■ **RECORDED INFORMATION**:
•••

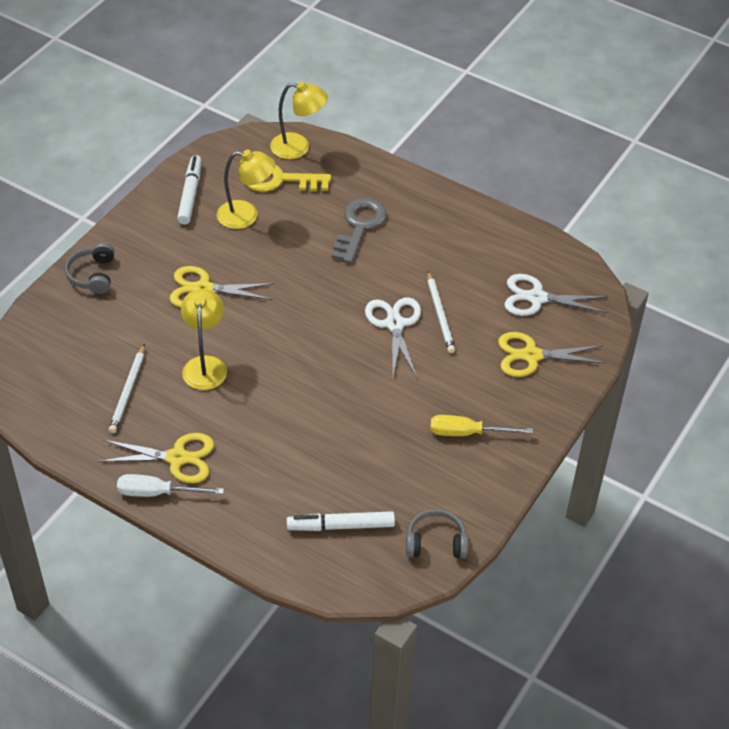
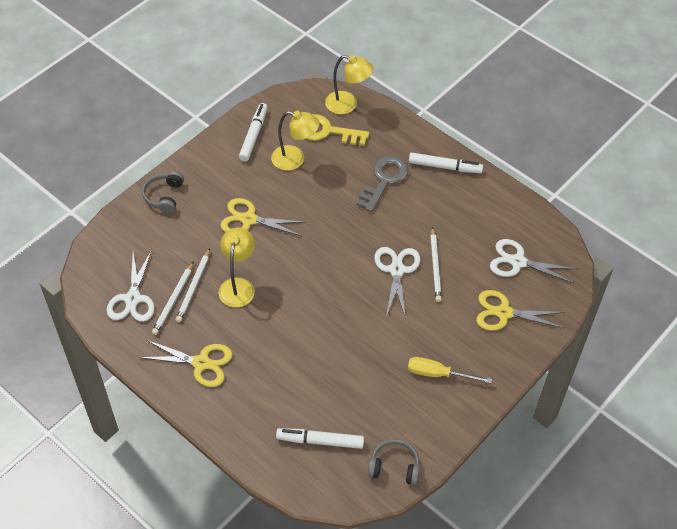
camera: 10 degrees right, 5 degrees up
(77, 396) = (133, 299): none -> white scissors
(150, 373) = (194, 287): none -> white pencil
(157, 493) = (180, 391): white screwdriver -> none
(429, 203) = (445, 167): none -> white marker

•••

■ **EXERCISE OBJECTIVE**: When you write out the material, keep every line exact and leave out each picture.

■ **ANSWER TO THIS TASK**:
camera: 10 degrees right, 5 degrees up
(77, 396) = (133, 299): none -> white scissors
(150, 373) = (194, 287): none -> white pencil
(157, 493) = (180, 391): white screwdriver -> none
(429, 203) = (445, 167): none -> white marker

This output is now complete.